§ What is being asked: Exclude all images and print the entries below exactly.

§ Records to process:
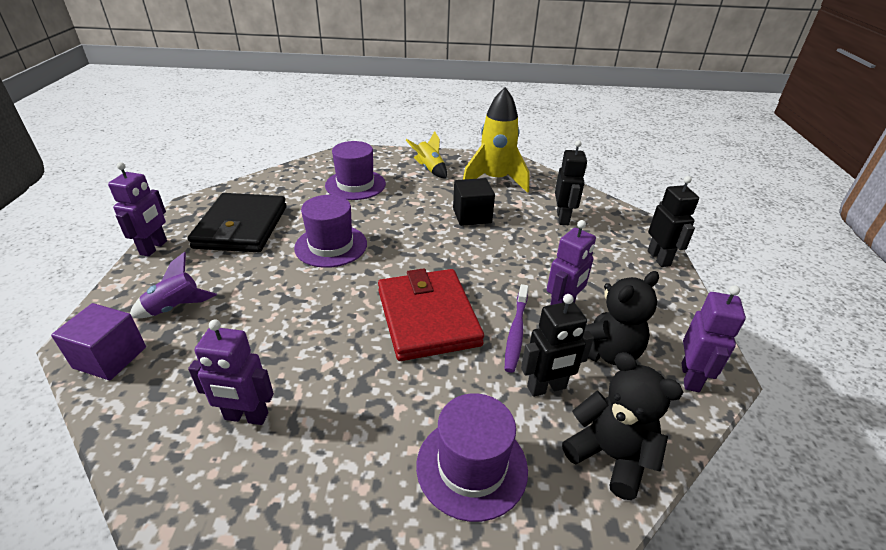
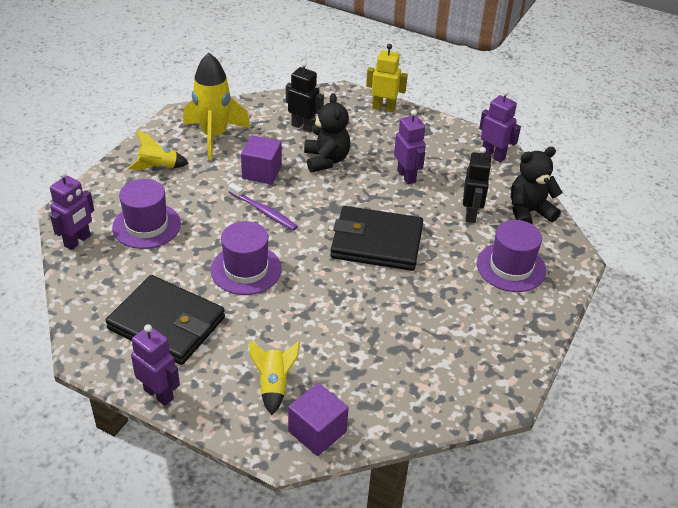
camera: 65 degrees left, 5 degrees up
(175, 308) = (273, 385): purple rocket -> yellow rocket
(246, 417) = (424, 358): purple robot -> purple robot (77, 241)
(428, 317) = (377, 242): red wallet -> black wallet
(472, 216) = (262, 172): black cube -> purple cube
(516, 332) = (417, 207): purple toothbrush -> purple toothbrush (264, 211)
(606, 352) = (456, 177): black teddy bear -> black teddy bear (326, 160)
(659, 258) = (384, 108): black robot -> yellow robot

§ Result of the exercise:
camera: 65 degrees left, 5 degrees up
(175, 308) = (273, 385): purple rocket -> yellow rocket
(246, 417) = (424, 358): purple robot -> purple robot (77, 241)
(428, 317) = (377, 242): red wallet -> black wallet
(472, 216) = (262, 172): black cube -> purple cube
(516, 332) = (417, 207): purple toothbrush -> purple toothbrush (264, 211)
(606, 352) = (456, 177): black teddy bear -> black teddy bear (326, 160)
(659, 258) = (384, 108): black robot -> yellow robot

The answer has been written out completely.